§ Exercise:
In the data below, locate each line with the word "orange" and list it.

§ Extracted material:
========

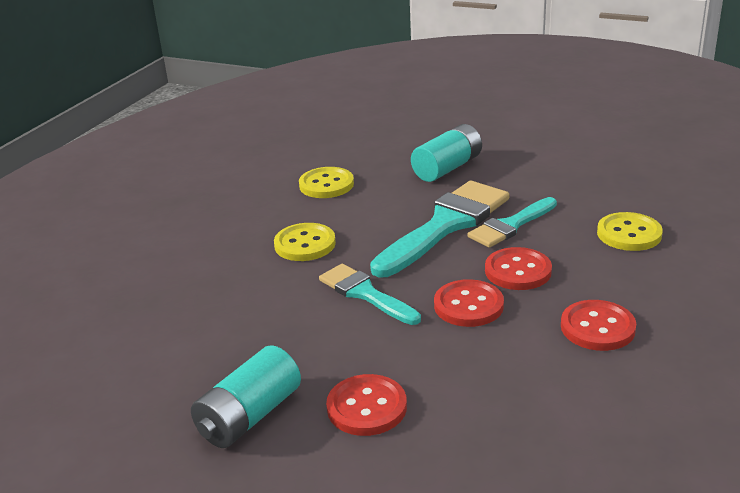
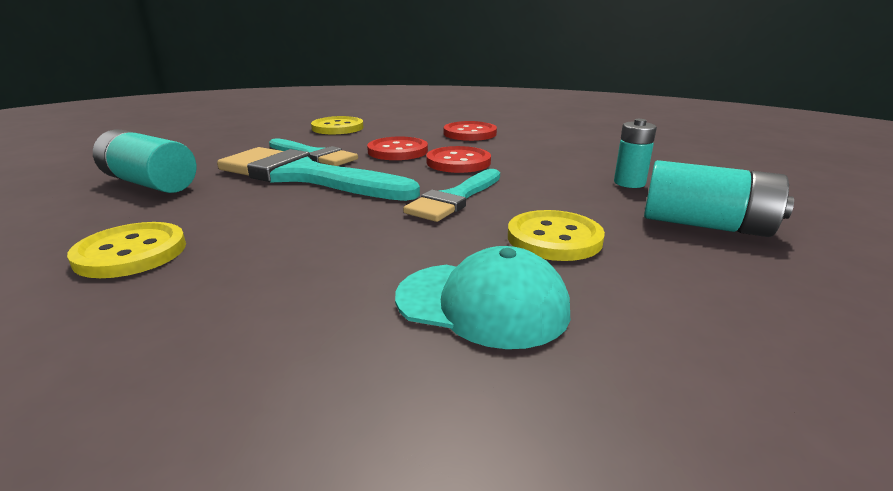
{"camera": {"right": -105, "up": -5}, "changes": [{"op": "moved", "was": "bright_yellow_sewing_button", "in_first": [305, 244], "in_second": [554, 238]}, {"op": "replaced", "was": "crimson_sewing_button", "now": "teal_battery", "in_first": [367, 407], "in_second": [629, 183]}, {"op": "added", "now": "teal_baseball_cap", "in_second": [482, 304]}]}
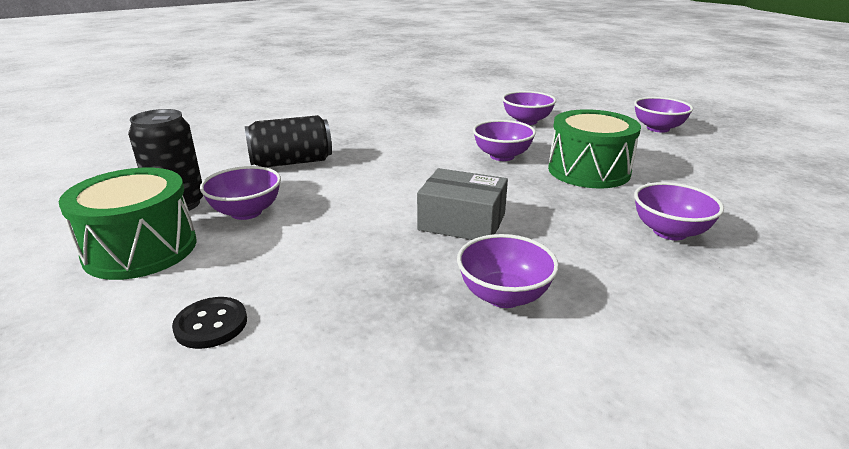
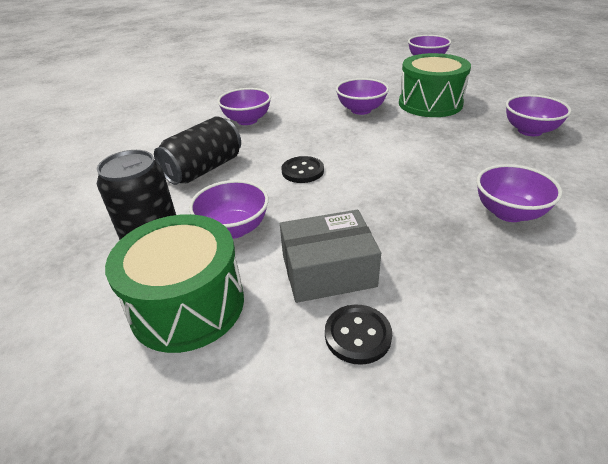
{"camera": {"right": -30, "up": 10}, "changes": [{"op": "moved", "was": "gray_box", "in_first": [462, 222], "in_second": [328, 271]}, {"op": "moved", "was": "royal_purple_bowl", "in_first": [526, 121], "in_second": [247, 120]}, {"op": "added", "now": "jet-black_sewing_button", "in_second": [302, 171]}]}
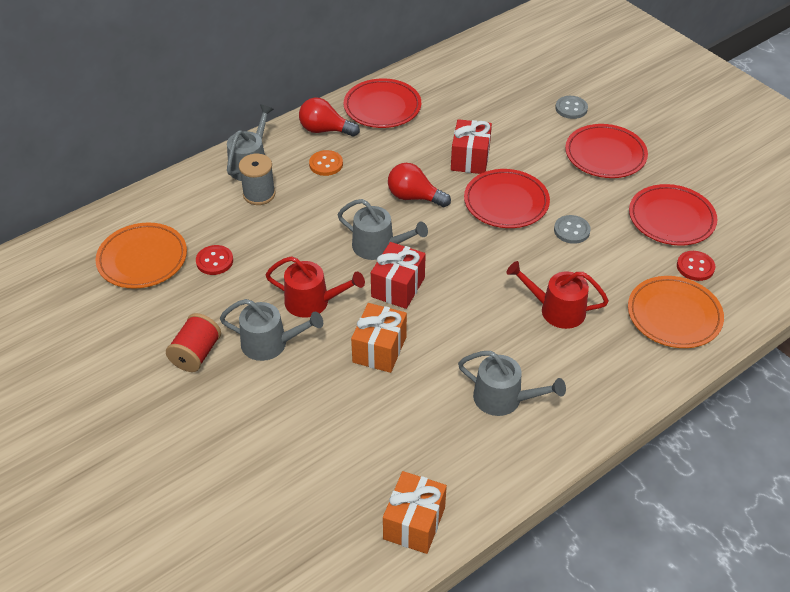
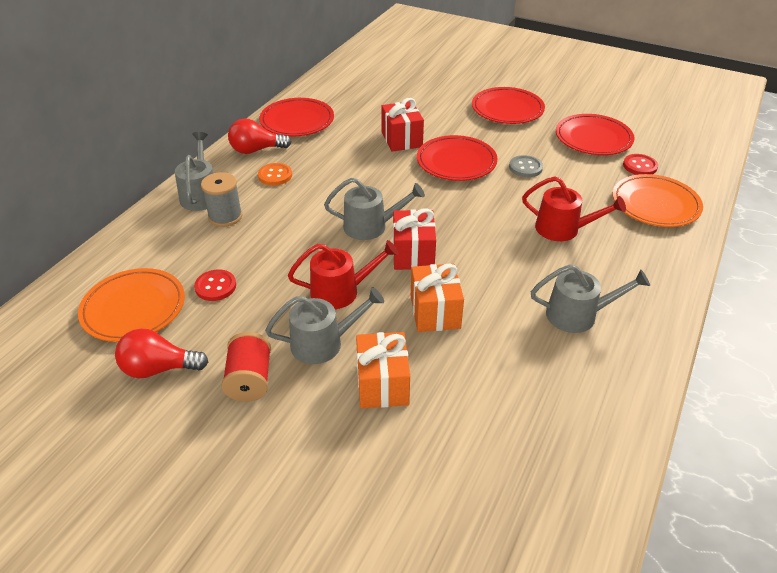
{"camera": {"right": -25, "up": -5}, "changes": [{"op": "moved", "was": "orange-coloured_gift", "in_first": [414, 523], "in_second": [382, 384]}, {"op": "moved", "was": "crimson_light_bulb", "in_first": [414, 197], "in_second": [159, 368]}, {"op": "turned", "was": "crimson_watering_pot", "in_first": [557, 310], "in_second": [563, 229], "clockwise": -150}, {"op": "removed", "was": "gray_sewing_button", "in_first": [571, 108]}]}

========

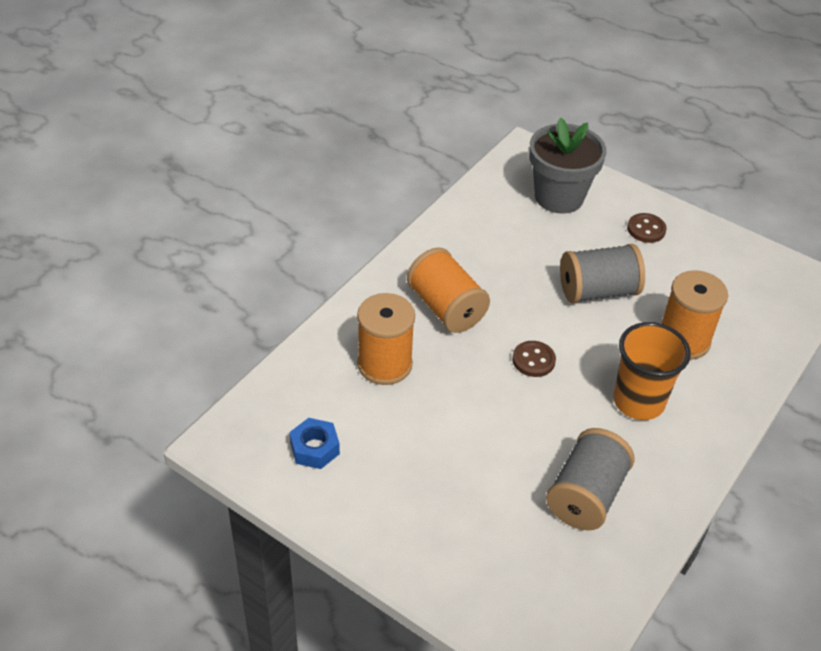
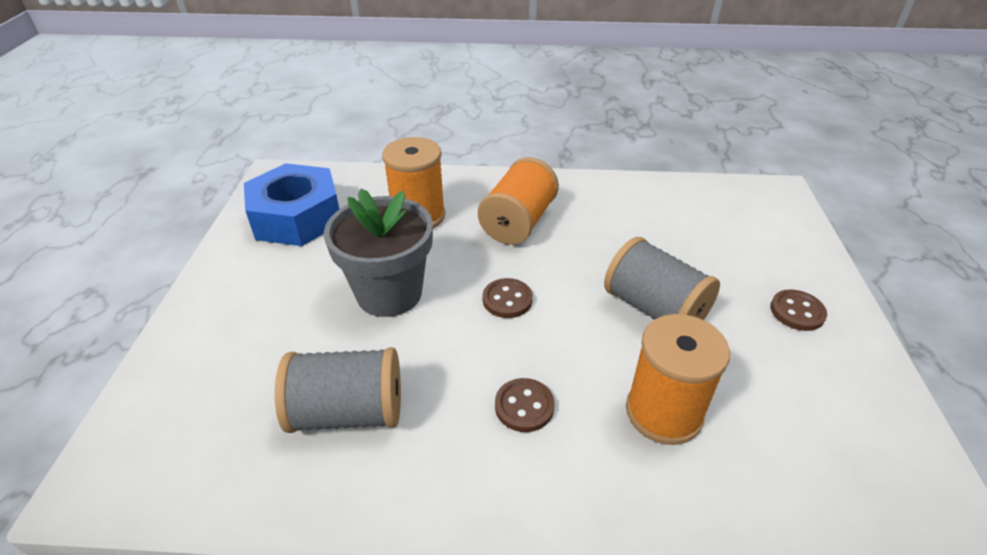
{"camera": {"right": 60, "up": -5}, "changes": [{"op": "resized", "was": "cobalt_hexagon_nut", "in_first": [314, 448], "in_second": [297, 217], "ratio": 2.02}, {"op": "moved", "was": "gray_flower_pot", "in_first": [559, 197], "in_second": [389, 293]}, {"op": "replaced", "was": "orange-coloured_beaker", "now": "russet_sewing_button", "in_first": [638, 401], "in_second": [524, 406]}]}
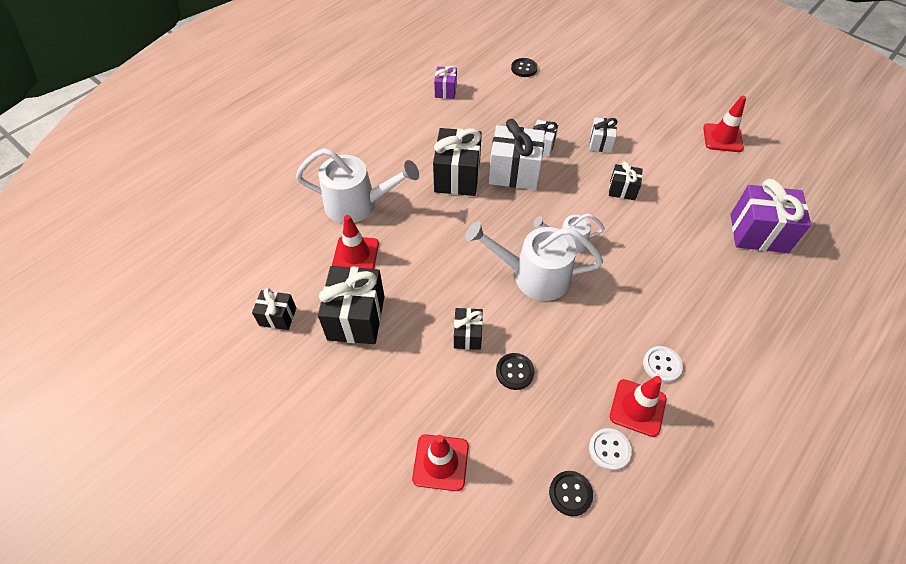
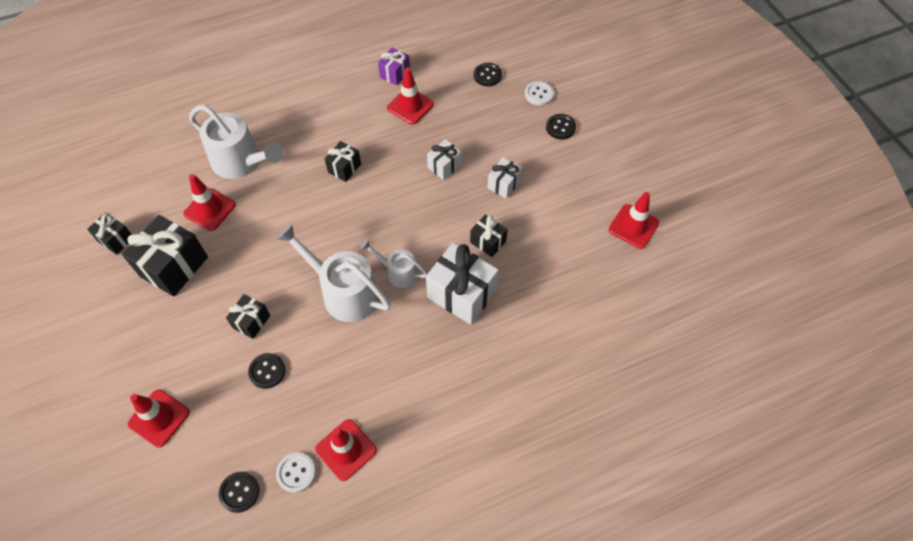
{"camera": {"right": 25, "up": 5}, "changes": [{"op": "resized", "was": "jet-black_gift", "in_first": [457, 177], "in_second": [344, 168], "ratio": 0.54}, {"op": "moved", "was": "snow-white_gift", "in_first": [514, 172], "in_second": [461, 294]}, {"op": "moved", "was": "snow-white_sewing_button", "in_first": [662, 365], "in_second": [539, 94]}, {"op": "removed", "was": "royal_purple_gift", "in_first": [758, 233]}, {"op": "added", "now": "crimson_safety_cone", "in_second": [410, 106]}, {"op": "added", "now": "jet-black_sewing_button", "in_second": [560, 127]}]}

========

§ Your response:
{"camera": {"right": -25, "up": -5}, "changes": [{"op": "moved", "was": "orange-coloured_gift", "in_first": [414, 523], "in_second": [382, 384]}, {"op": "moved", "was": "crimson_light_bulb", "in_first": [414, 197], "in_second": [159, 368]}, {"op": "turned", "was": "crimson_watering_pot", "in_first": [557, 310], "in_second": [563, 229], "clockwise": -150}, {"op": "removed", "was": "gray_sewing_button", "in_first": [571, 108]}]}
{"camera": {"right": 60, "up": -5}, "changes": [{"op": "resized", "was": "cobalt_hexagon_nut", "in_first": [314, 448], "in_second": [297, 217], "ratio": 2.02}, {"op": "moved", "was": "gray_flower_pot", "in_first": [559, 197], "in_second": [389, 293]}, {"op": "replaced", "was": "orange-coloured_beaker", "now": "russet_sewing_button", "in_first": [638, 401], "in_second": [524, 406]}]}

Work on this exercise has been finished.